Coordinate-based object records
────────

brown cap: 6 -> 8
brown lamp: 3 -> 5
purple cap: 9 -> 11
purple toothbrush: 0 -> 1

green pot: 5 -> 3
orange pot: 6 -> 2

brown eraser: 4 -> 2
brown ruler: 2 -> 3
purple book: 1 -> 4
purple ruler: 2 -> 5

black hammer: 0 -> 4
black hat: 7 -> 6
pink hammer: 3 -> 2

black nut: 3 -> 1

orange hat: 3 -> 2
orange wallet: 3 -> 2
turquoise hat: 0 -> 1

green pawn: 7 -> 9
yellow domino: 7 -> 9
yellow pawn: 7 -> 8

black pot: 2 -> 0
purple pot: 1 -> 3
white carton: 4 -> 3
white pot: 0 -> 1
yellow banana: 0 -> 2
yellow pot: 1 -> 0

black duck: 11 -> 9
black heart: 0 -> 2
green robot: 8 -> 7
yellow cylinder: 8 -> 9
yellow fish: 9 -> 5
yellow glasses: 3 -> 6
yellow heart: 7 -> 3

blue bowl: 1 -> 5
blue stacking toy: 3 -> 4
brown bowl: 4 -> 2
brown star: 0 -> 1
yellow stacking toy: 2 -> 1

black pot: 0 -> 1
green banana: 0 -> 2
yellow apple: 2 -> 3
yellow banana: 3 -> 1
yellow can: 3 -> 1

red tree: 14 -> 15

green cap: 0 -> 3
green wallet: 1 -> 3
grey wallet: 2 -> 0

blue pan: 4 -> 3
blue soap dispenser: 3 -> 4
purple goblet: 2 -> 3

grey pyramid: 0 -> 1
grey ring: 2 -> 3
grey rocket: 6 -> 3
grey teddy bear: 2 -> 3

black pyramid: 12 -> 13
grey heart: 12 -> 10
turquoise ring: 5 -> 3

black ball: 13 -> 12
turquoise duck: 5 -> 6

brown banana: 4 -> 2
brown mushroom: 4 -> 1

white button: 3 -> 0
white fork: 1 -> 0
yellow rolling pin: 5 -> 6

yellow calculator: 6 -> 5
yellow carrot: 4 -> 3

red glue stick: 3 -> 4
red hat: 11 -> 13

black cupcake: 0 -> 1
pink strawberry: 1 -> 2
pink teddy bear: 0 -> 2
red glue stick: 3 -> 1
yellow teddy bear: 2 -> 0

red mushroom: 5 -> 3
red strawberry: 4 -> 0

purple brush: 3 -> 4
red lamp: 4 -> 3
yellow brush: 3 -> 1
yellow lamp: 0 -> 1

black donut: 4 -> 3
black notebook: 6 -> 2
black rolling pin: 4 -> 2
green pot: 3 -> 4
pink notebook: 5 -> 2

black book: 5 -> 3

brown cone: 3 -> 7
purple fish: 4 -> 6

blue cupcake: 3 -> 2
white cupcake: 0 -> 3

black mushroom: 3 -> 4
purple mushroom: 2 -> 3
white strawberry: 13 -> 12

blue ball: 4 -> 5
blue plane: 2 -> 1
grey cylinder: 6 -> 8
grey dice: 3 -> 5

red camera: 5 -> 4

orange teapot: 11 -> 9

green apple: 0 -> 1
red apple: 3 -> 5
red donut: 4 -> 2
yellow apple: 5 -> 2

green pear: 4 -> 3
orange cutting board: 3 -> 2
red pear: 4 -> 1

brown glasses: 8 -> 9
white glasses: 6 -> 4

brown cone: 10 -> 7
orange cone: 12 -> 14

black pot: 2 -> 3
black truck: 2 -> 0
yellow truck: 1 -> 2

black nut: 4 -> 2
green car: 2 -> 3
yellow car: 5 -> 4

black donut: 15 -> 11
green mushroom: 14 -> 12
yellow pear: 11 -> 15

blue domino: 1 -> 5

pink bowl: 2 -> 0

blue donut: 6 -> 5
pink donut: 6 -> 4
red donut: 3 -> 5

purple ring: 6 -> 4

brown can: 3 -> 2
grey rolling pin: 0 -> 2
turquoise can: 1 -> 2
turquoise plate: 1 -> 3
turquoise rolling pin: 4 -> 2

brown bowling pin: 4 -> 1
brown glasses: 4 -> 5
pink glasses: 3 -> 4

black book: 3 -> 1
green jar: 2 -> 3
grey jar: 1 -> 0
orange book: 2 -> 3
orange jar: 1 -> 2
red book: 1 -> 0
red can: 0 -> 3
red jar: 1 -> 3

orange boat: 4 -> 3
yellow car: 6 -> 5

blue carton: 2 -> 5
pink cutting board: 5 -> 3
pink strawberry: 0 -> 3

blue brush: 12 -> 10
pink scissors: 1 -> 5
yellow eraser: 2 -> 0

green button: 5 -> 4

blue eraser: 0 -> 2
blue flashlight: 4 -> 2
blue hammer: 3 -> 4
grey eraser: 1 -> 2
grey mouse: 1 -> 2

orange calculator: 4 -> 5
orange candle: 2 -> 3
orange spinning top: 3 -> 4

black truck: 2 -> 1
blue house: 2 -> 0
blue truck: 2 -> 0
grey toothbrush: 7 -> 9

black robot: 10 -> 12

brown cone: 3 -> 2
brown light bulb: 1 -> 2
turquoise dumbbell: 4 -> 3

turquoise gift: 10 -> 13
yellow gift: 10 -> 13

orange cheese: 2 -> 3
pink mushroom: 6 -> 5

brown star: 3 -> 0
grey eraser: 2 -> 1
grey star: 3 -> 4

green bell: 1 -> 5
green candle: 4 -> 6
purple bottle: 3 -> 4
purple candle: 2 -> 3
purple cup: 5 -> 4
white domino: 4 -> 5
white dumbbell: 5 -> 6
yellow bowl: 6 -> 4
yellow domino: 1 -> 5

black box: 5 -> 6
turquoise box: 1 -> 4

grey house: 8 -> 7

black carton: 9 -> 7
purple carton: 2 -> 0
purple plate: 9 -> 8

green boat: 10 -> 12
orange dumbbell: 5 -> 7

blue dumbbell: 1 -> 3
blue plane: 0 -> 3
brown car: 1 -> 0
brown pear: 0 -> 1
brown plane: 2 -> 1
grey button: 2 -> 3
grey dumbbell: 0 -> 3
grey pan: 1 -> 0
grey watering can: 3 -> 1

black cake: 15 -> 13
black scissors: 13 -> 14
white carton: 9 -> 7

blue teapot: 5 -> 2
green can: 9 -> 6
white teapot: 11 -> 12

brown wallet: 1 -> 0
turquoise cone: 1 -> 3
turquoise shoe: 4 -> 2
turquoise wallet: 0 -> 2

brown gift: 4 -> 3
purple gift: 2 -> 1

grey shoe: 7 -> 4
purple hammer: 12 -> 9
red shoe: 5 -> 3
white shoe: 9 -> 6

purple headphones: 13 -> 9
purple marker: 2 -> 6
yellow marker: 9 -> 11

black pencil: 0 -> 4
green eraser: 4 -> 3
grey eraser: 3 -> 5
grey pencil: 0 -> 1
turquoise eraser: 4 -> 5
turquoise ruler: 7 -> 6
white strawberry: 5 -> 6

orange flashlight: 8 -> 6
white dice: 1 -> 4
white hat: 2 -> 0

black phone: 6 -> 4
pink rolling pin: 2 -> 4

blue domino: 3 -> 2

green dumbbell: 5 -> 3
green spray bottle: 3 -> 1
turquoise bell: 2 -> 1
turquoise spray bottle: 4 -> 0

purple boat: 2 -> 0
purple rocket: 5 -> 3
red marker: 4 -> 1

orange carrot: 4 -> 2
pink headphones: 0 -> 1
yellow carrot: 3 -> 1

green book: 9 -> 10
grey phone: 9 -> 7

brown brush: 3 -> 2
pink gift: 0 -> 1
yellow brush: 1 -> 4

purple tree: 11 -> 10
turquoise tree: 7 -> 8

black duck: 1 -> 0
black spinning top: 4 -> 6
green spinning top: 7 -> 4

────────

[Directions] Above are the records. Print exactly, and only, the lines from the line with "orange flashlight: 8 -> 6" to the line with "grey phone: 9 -> 7", both inclusive.

[Result of this task]
orange flashlight: 8 -> 6
white dice: 1 -> 4
white hat: 2 -> 0

black phone: 6 -> 4
pink rolling pin: 2 -> 4

blue domino: 3 -> 2

green dumbbell: 5 -> 3
green spray bottle: 3 -> 1
turquoise bell: 2 -> 1
turquoise spray bottle: 4 -> 0

purple boat: 2 -> 0
purple rocket: 5 -> 3
red marker: 4 -> 1

orange carrot: 4 -> 2
pink headphones: 0 -> 1
yellow carrot: 3 -> 1

green book: 9 -> 10
grey phone: 9 -> 7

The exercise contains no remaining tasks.